All lines in the data that hold the word "degrees" need copying.

* Information *
********

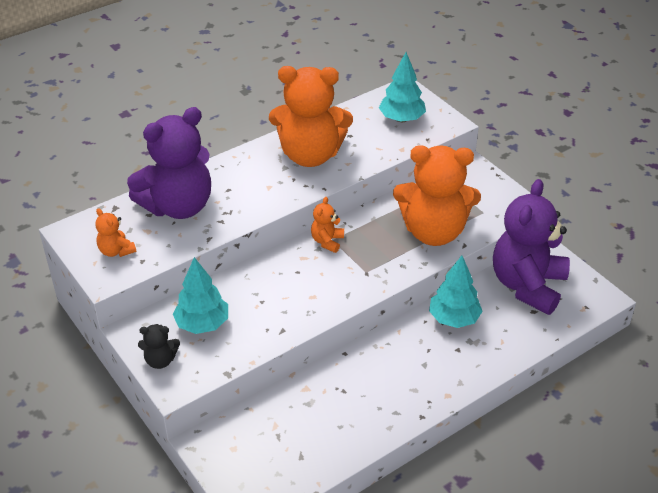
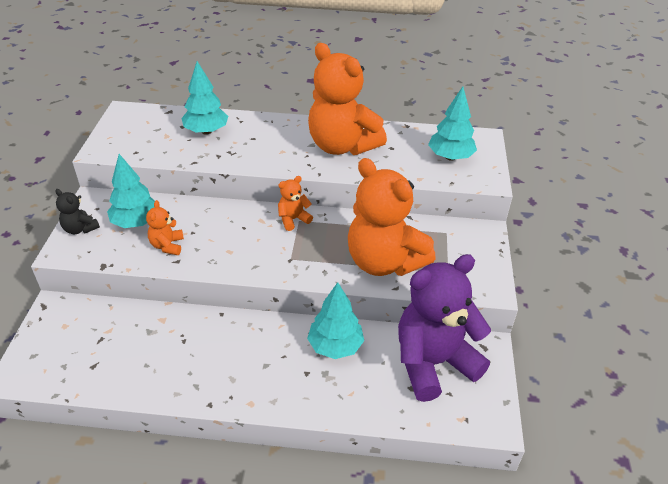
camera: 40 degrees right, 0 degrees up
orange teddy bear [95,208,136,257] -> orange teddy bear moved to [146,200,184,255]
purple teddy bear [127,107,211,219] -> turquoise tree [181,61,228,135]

********

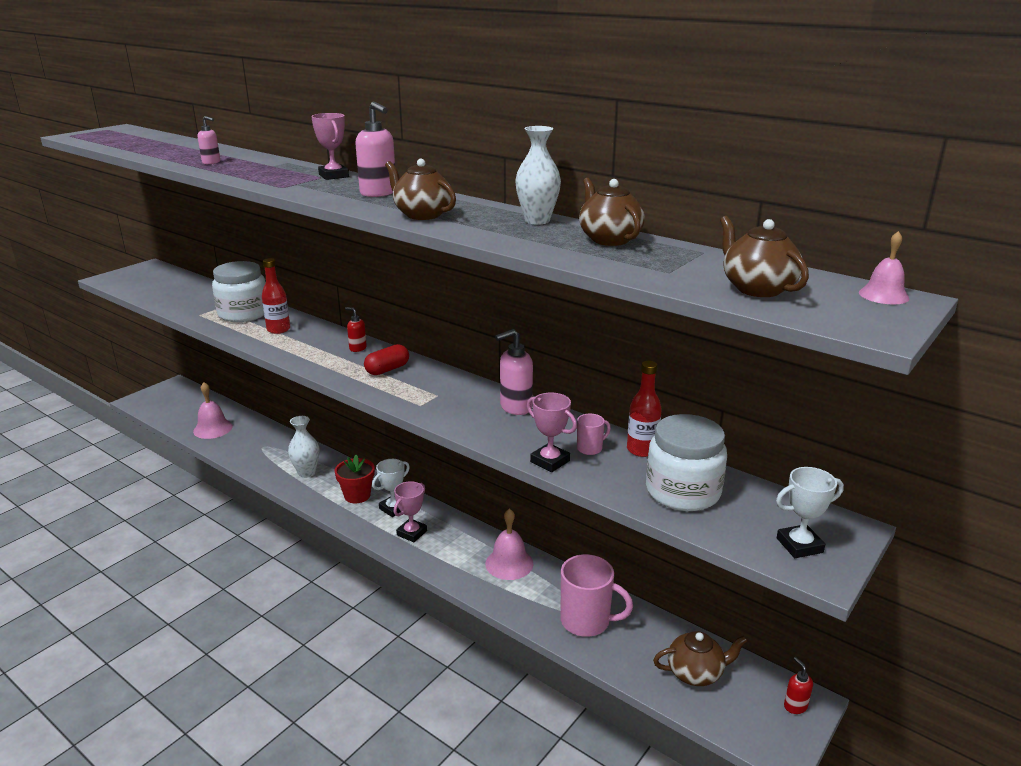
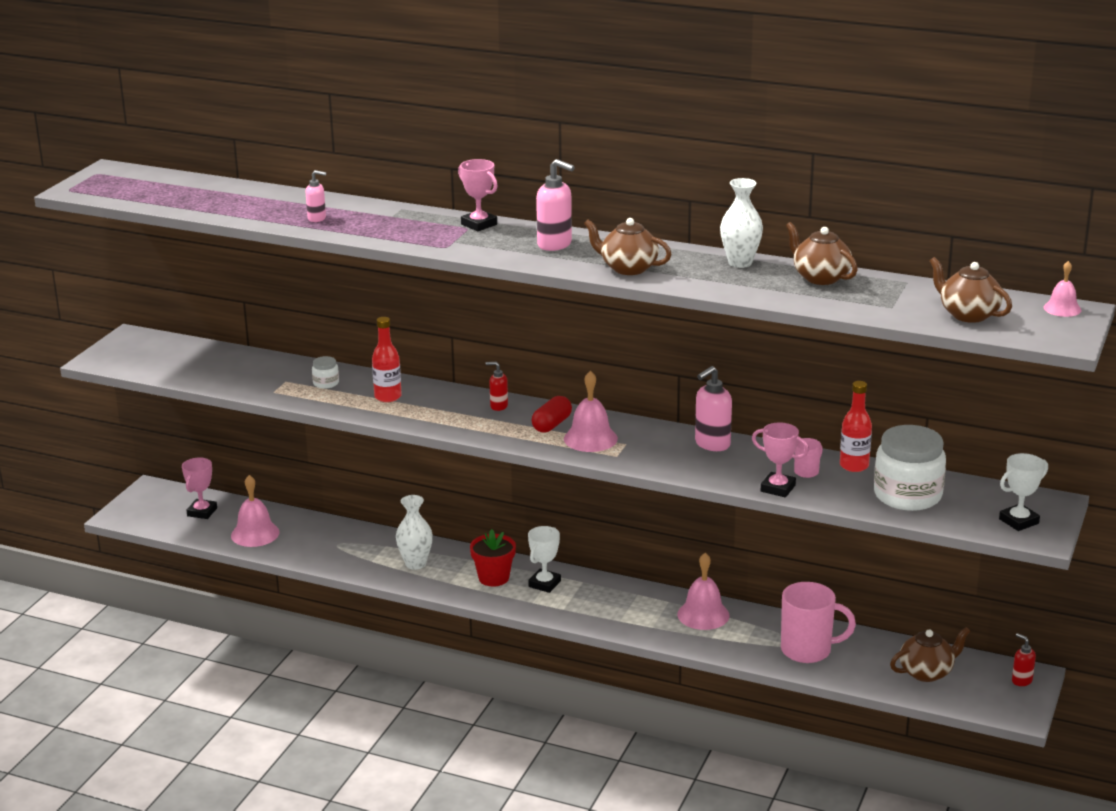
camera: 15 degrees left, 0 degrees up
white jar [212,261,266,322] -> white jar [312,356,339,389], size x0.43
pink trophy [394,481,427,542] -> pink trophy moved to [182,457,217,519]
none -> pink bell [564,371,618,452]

********

* Exercise result *
camera: 40 degrees right, 0 degrees up
camera: 15 degrees left, 0 degrees up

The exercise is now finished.